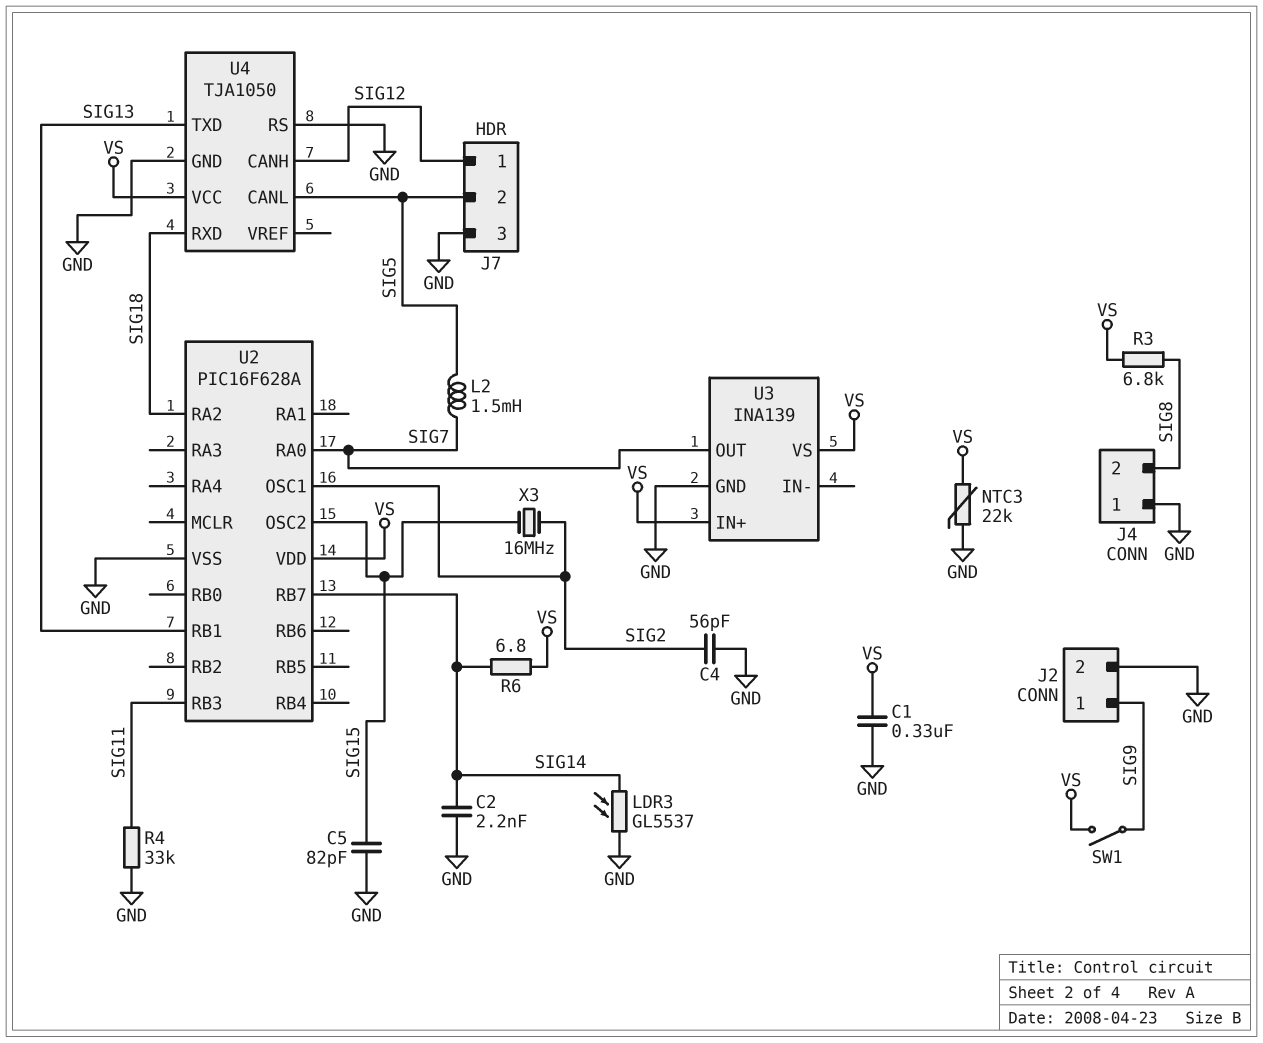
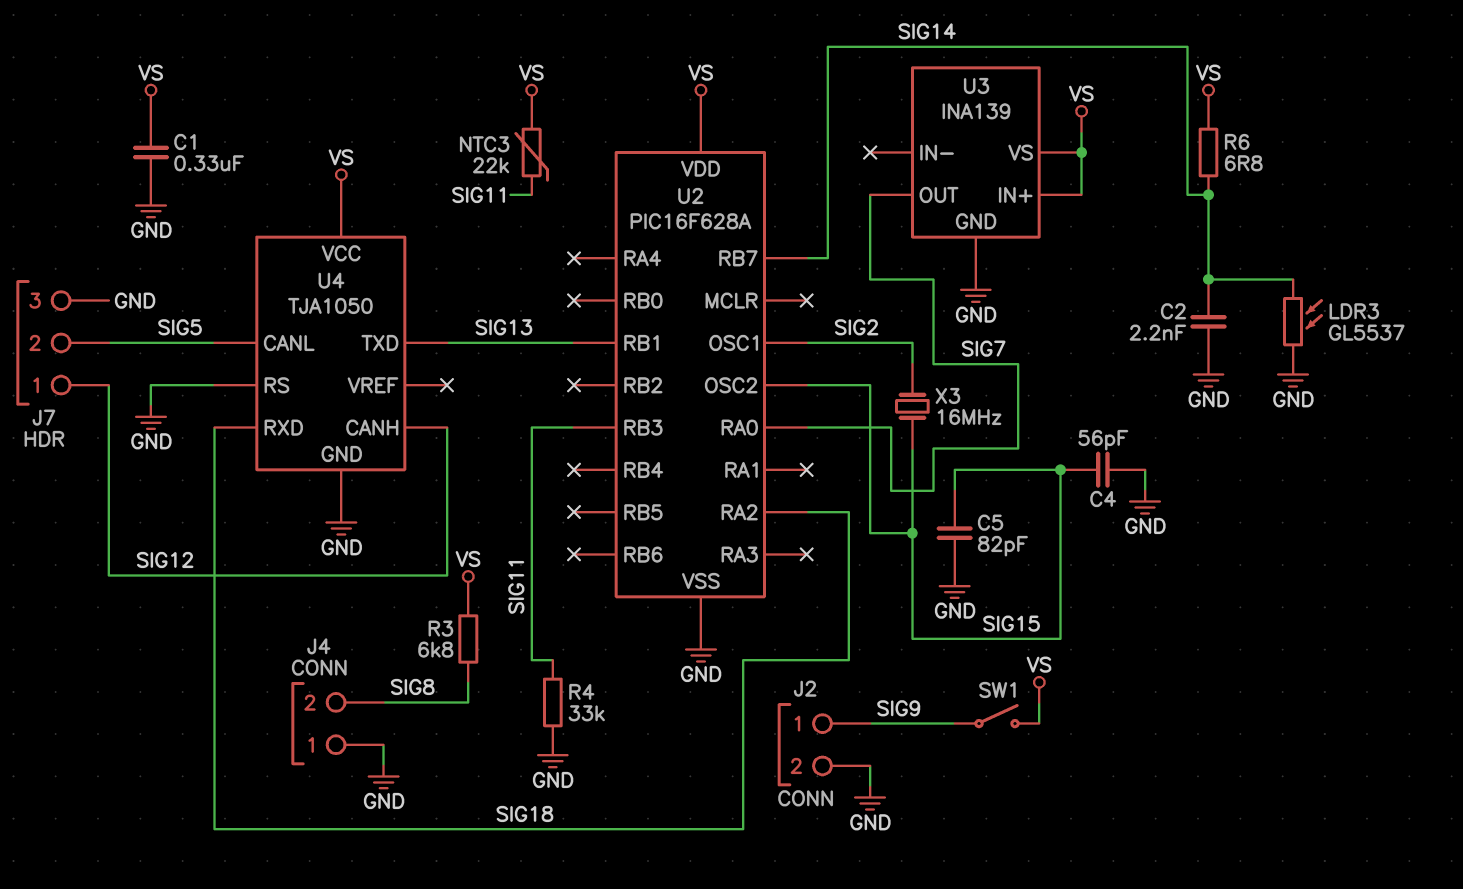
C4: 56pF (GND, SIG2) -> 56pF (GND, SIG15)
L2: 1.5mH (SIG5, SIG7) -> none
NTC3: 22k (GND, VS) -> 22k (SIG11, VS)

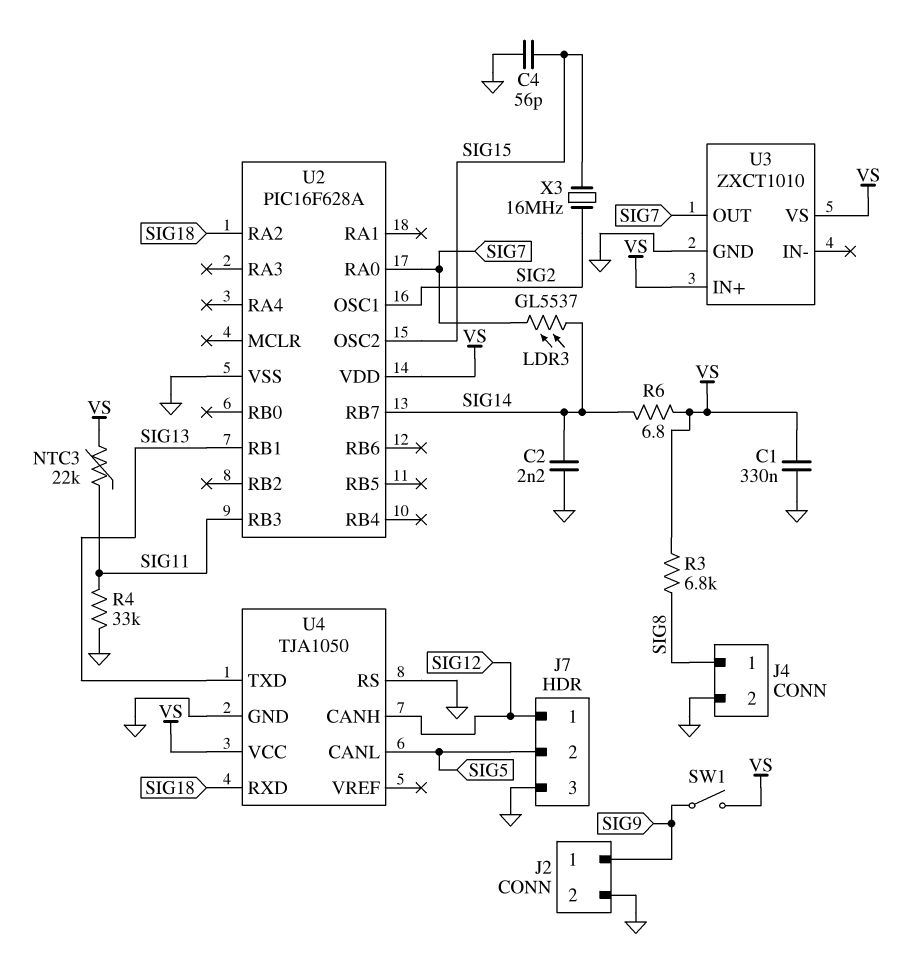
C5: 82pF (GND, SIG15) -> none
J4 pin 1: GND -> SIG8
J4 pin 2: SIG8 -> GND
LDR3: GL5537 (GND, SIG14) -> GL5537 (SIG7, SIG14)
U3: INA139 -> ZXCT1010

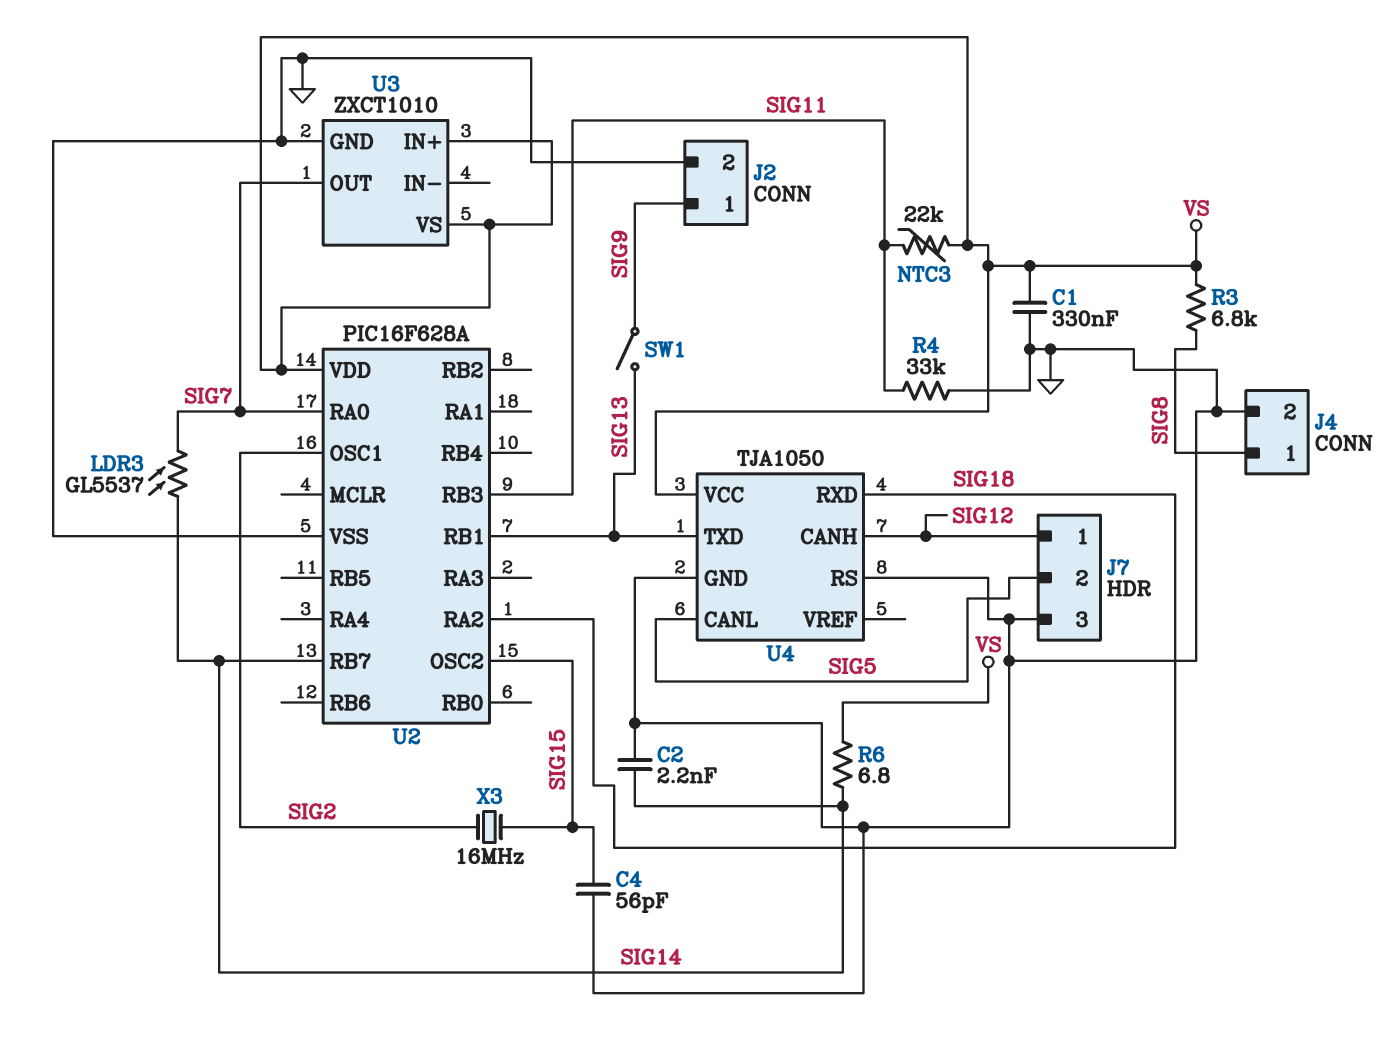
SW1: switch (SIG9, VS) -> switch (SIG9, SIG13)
#####
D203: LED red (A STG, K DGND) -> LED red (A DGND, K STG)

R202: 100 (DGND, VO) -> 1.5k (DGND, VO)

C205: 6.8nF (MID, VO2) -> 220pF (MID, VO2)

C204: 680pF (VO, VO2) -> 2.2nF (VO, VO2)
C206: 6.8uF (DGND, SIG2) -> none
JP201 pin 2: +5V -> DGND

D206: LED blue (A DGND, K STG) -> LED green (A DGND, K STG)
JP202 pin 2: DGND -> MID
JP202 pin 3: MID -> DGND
#####
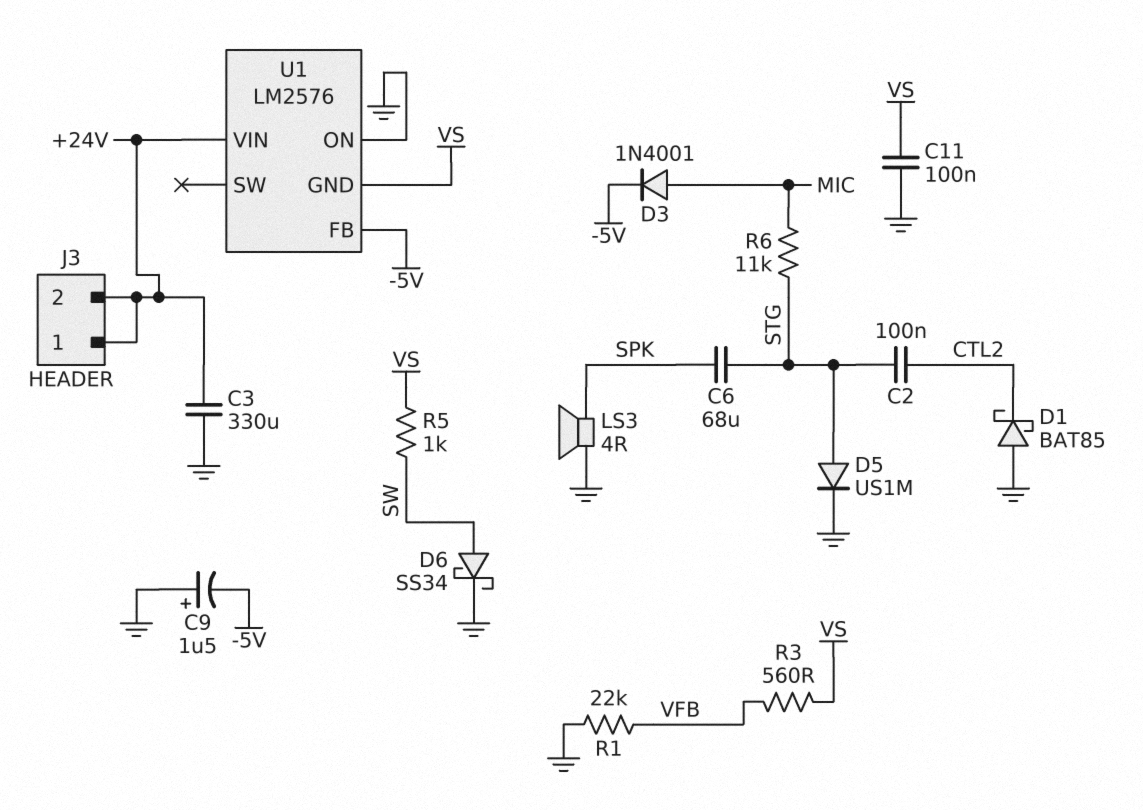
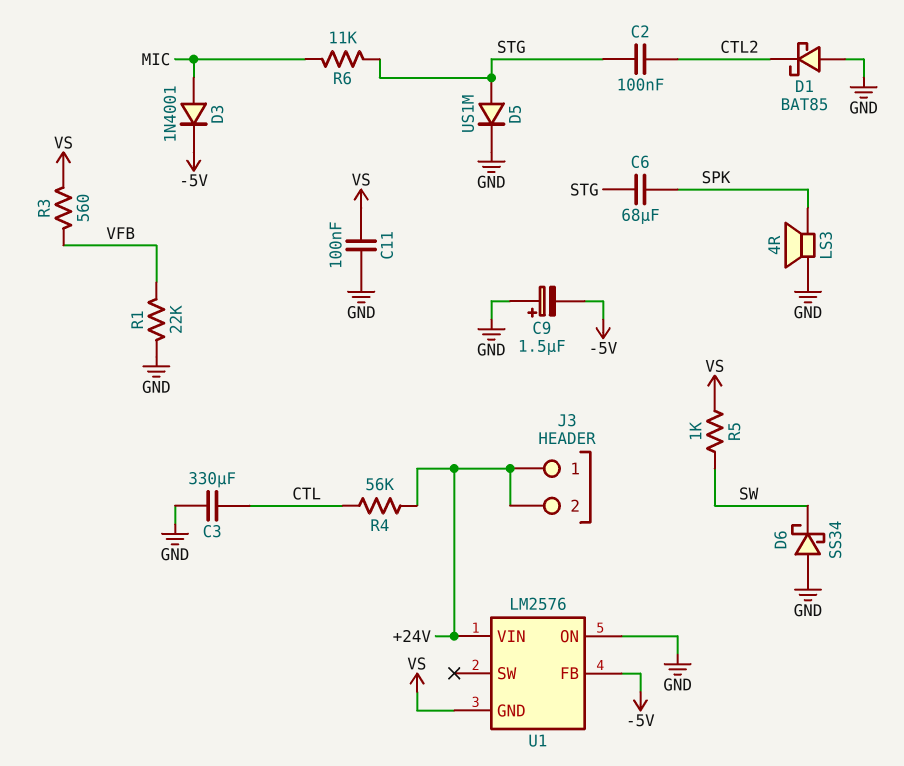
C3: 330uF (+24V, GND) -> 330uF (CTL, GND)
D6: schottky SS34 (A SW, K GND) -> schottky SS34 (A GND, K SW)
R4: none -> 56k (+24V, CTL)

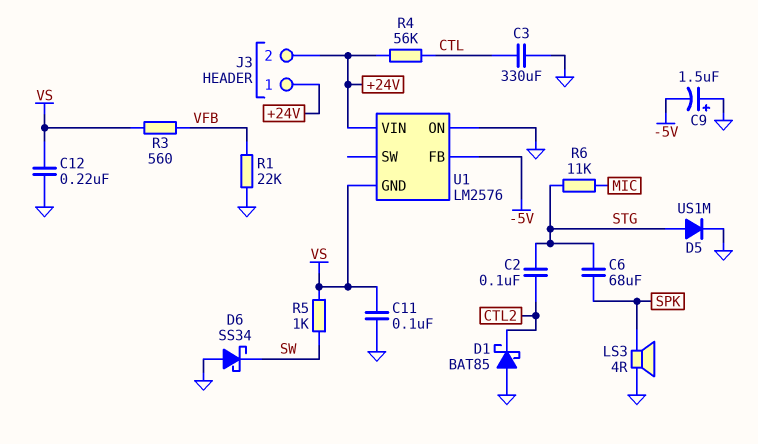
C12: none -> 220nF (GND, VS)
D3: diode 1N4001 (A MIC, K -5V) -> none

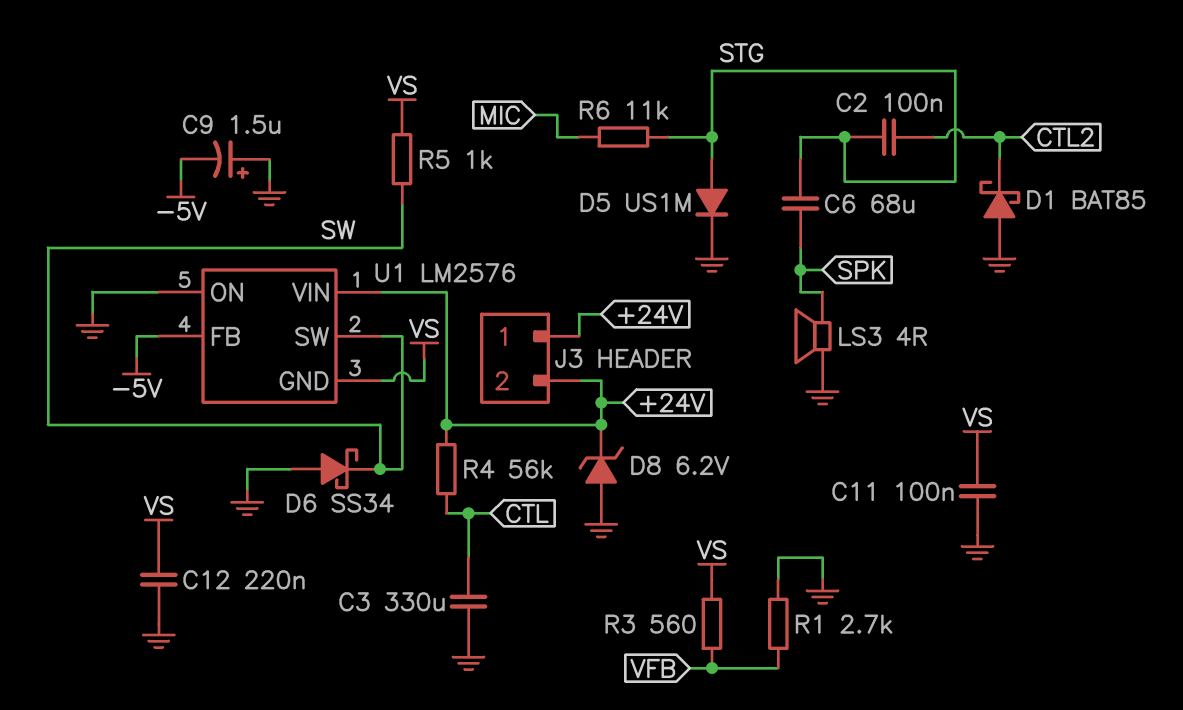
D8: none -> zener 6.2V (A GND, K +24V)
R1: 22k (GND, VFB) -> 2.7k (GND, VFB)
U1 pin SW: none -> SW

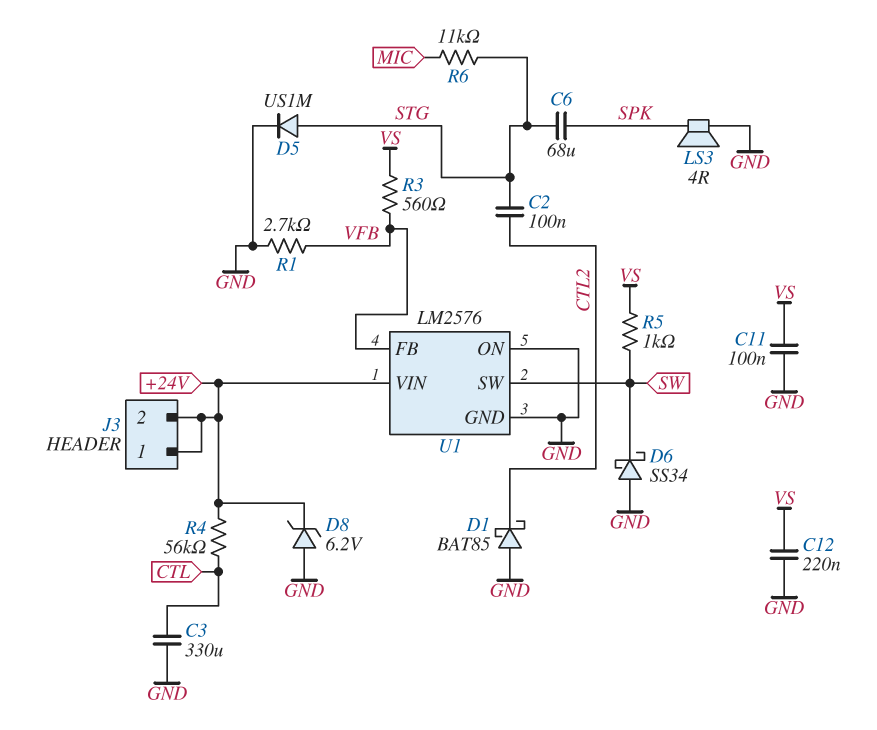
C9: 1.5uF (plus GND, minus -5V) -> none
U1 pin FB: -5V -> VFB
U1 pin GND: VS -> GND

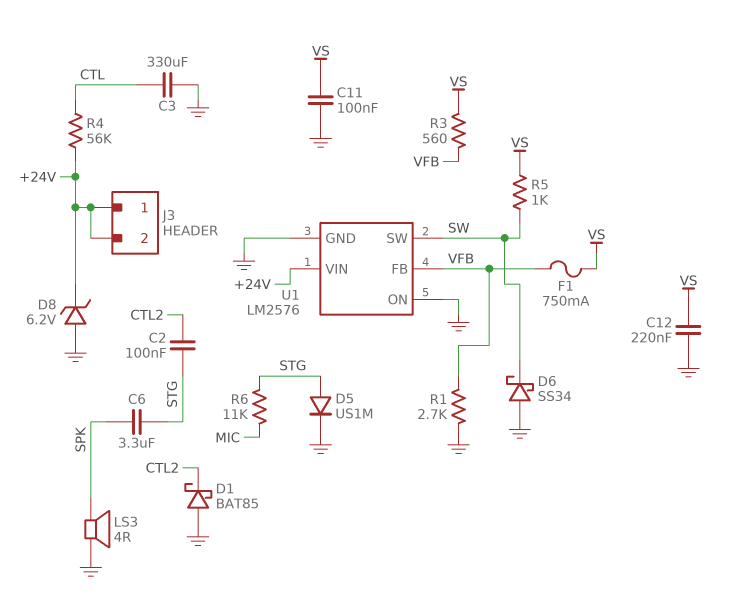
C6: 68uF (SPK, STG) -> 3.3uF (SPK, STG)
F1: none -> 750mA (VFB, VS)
#####
> Work required: Once you have counted the lines above that hold the word "DGND", report only that total.

> Task response: 7